— Records from a collection —

◆ ◆ ◆

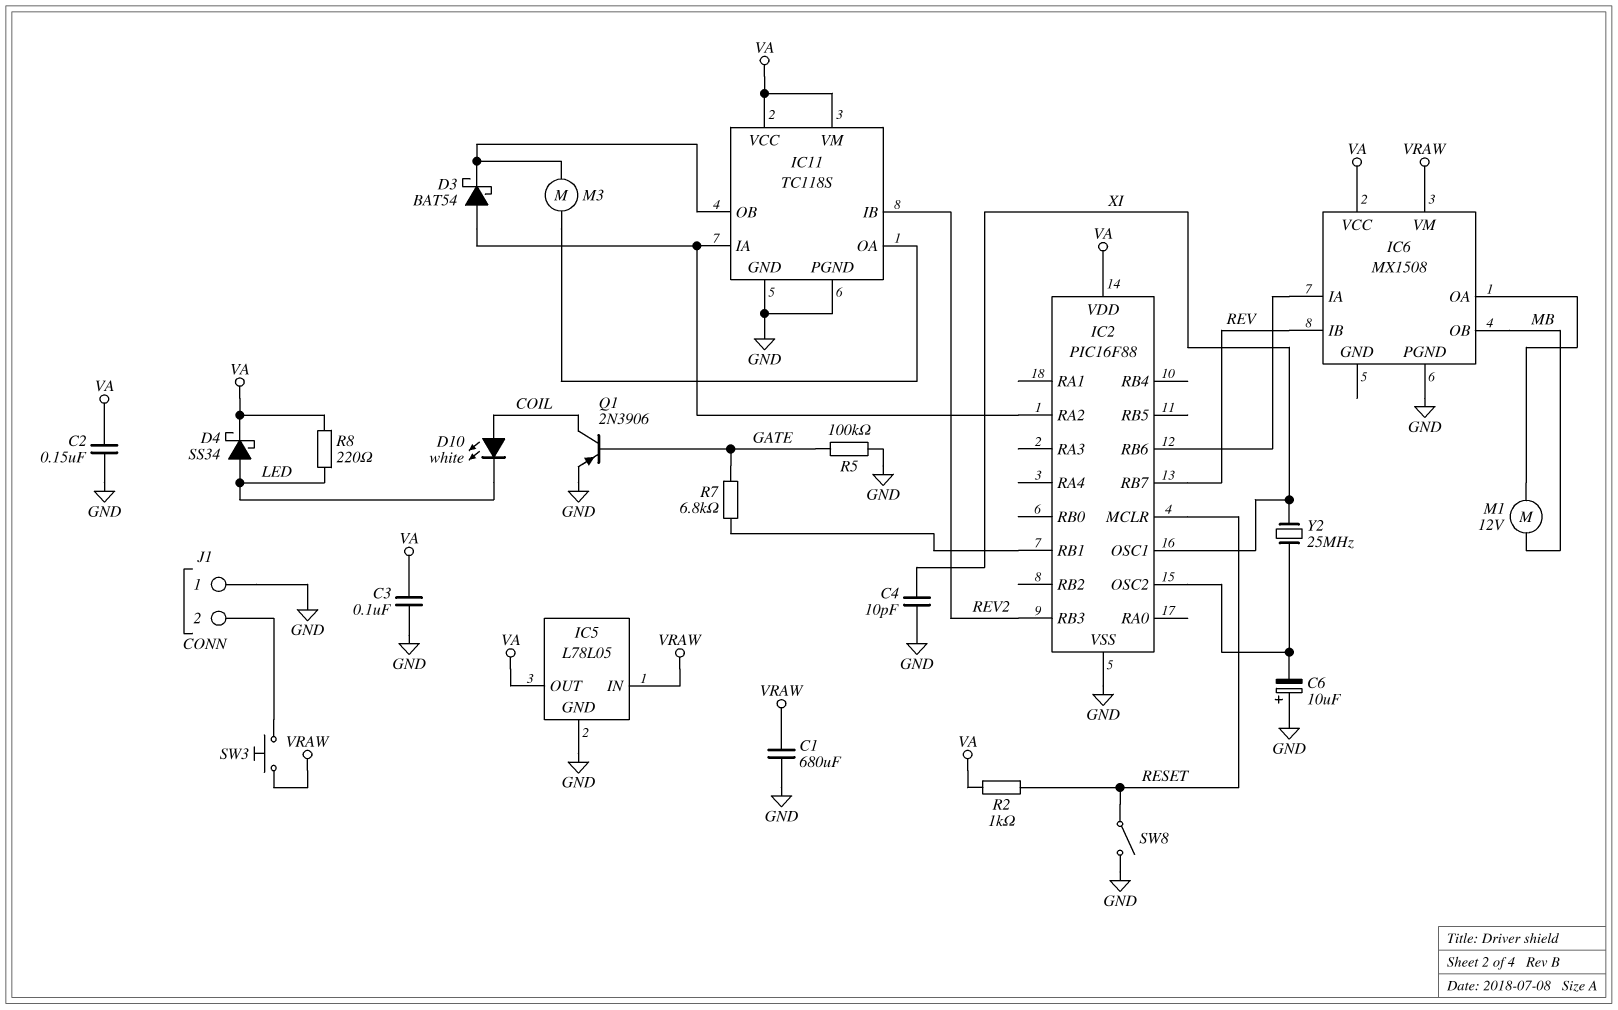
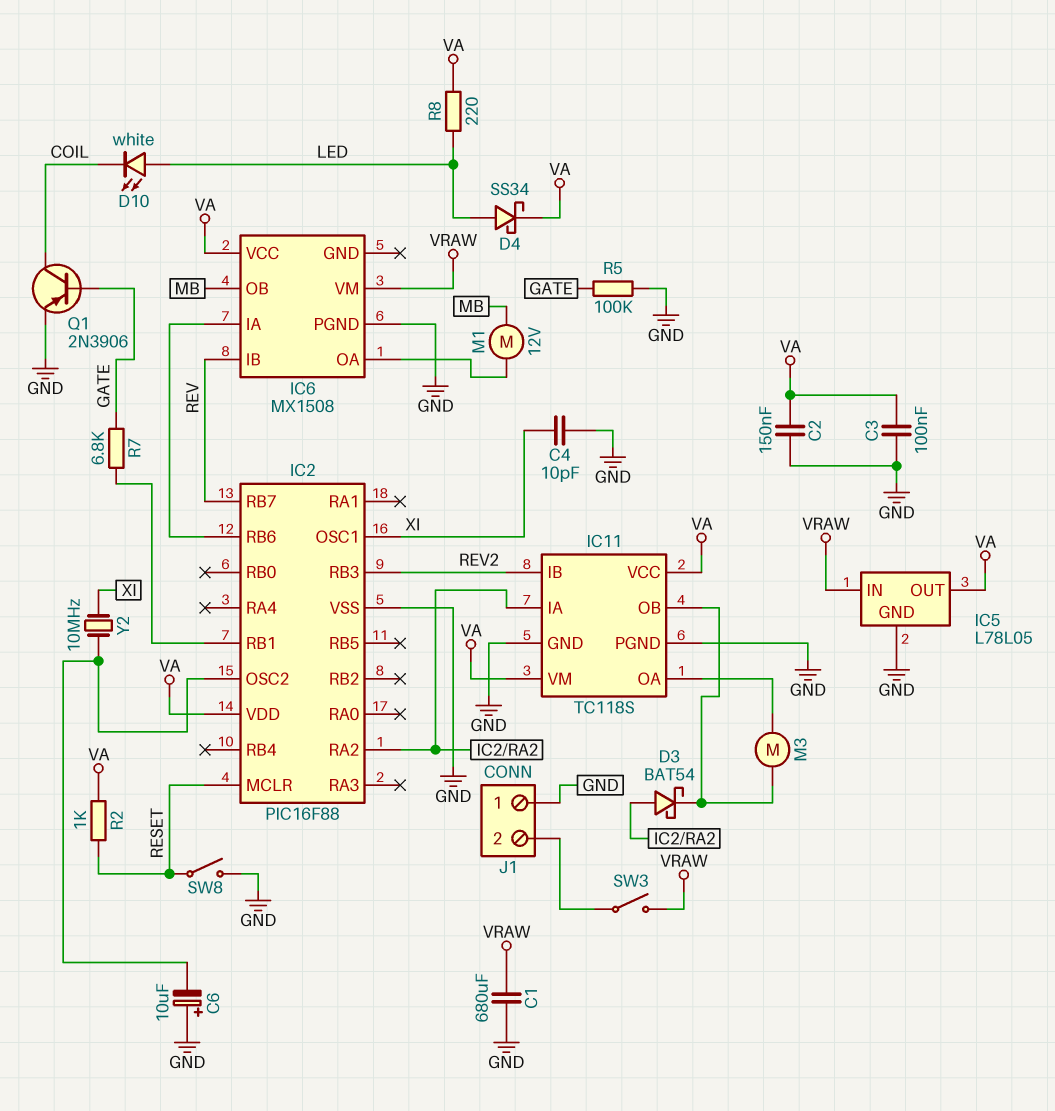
D10: LED white (A COIL, K LED) -> LED white (A LED, K COIL)
SW3: button (J1/2, VRAW) -> switch (J1/2, VRAW)
Y2: 25MHz (IC2/OSC2, XI) -> 10MHz (IC2/OSC2, XI)

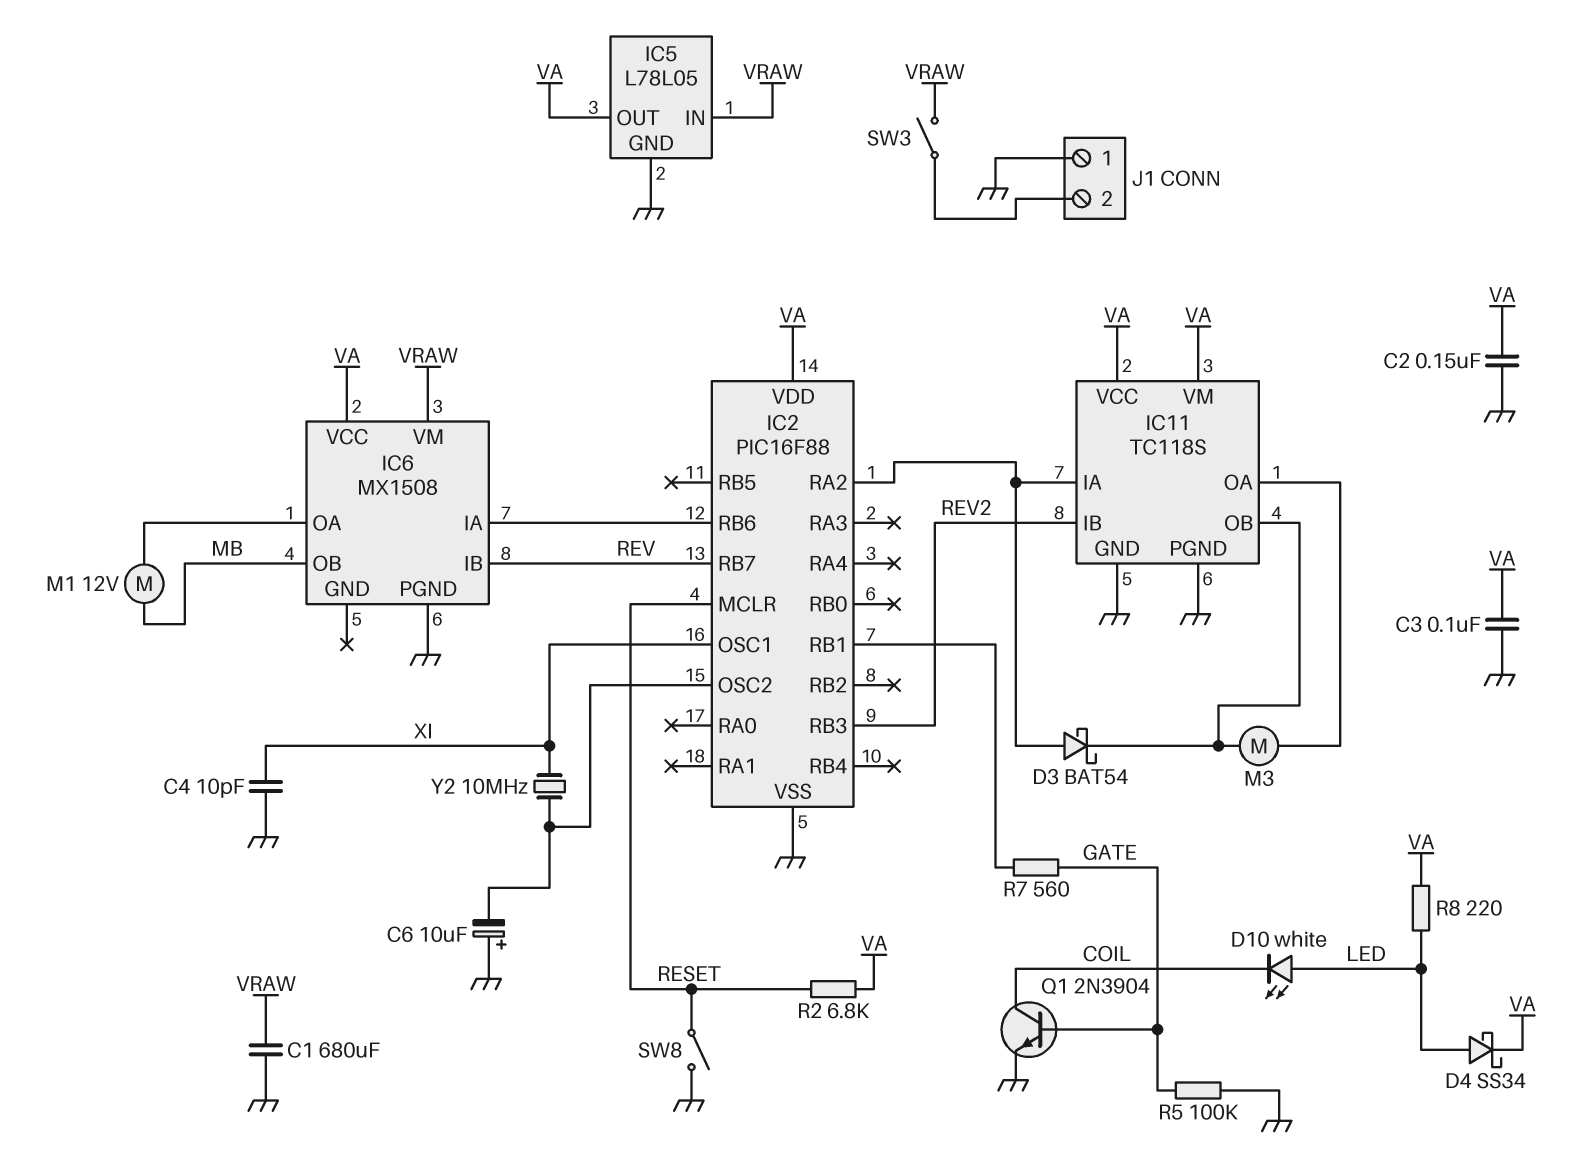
Q1: PNP 2N3906 (B GATE, C COIL, E GND) -> NPN 2N3904 (B GATE, C COIL, E GND)
R2: 1k (RESET, VA) -> 6.8k (RESET, VA)
R7: 6.8k (GATE, IC2/RB1) -> 560 (GATE, IC2/RB1)

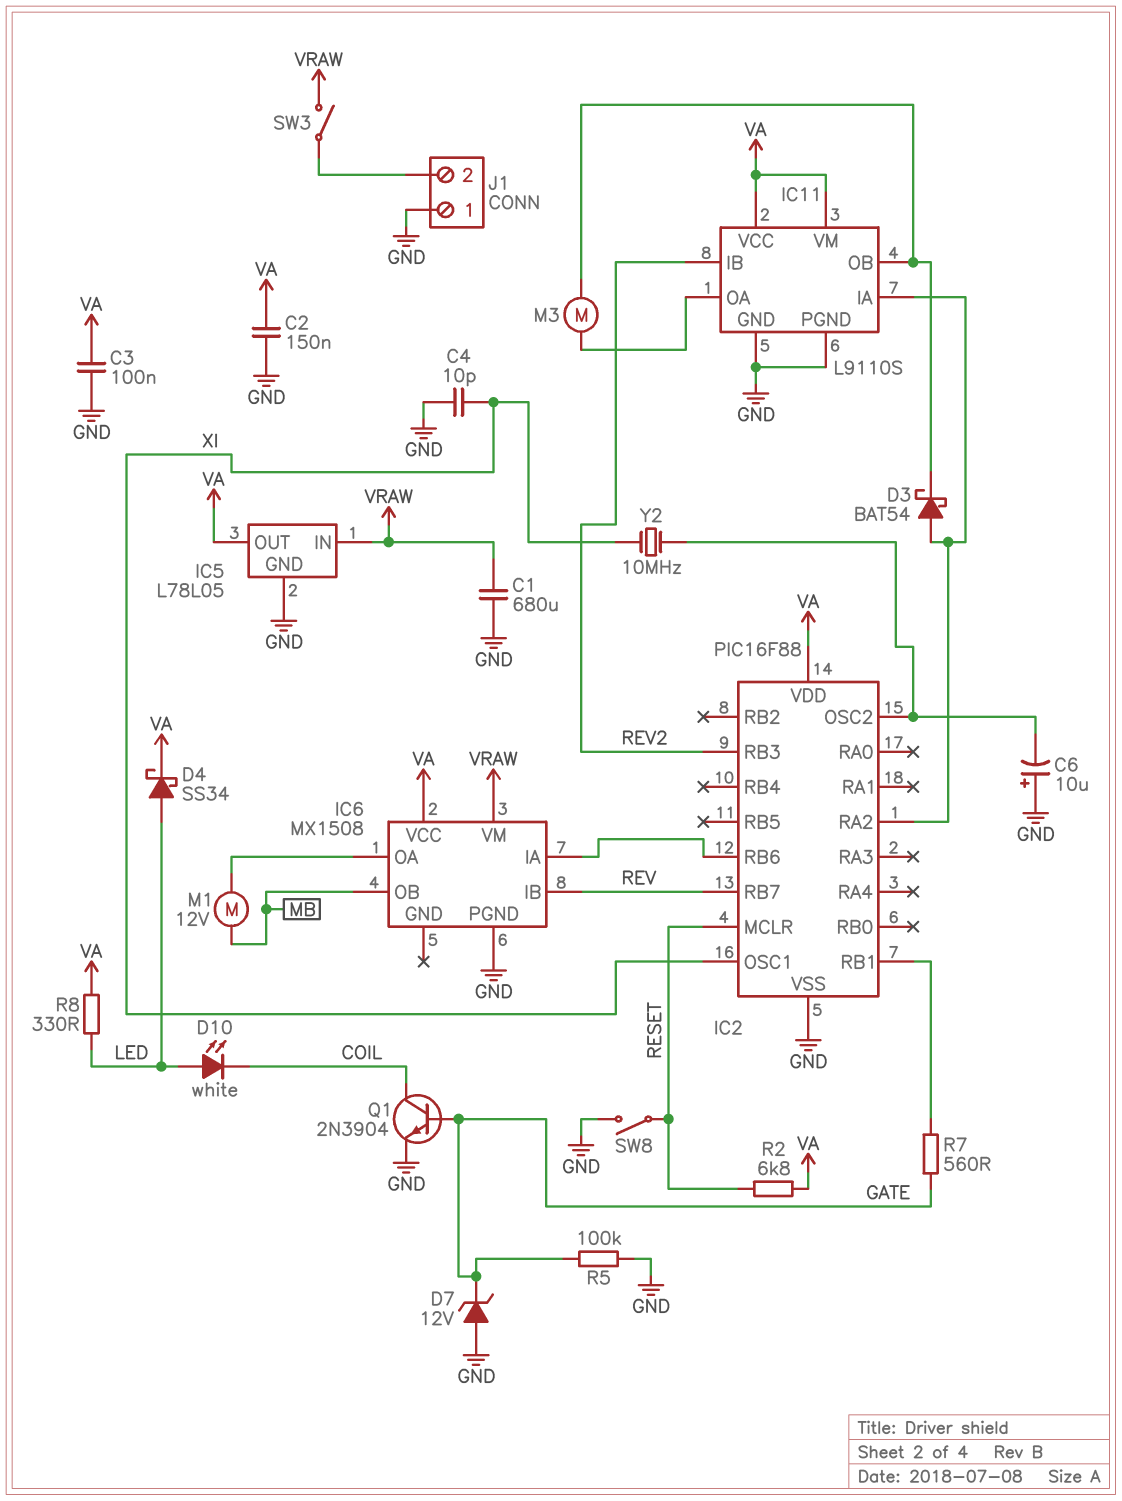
D7: none -> zener 12V (A GND, K GATE)
IC11: TC118S -> L9110S
R8: 220 (LED, VA) -> 330 (LED, VA)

◆ ◆ ◆

— Assigned task —
Output every line of the records exactly, excluding all pictures.

— Response to this exercise —
D10: LED white (A COIL, K LED) -> LED white (A LED, K COIL)
SW3: button (J1/2, VRAW) -> switch (J1/2, VRAW)
Y2: 25MHz (IC2/OSC2, XI) -> 10MHz (IC2/OSC2, XI)

Q1: PNP 2N3906 (B GATE, C COIL, E GND) -> NPN 2N3904 (B GATE, C COIL, E GND)
R2: 1k (RESET, VA) -> 6.8k (RESET, VA)
R7: 6.8k (GATE, IC2/RB1) -> 560 (GATE, IC2/RB1)

D7: none -> zener 12V (A GND, K GATE)
IC11: TC118S -> L9110S
R8: 220 (LED, VA) -> 330 (LED, VA)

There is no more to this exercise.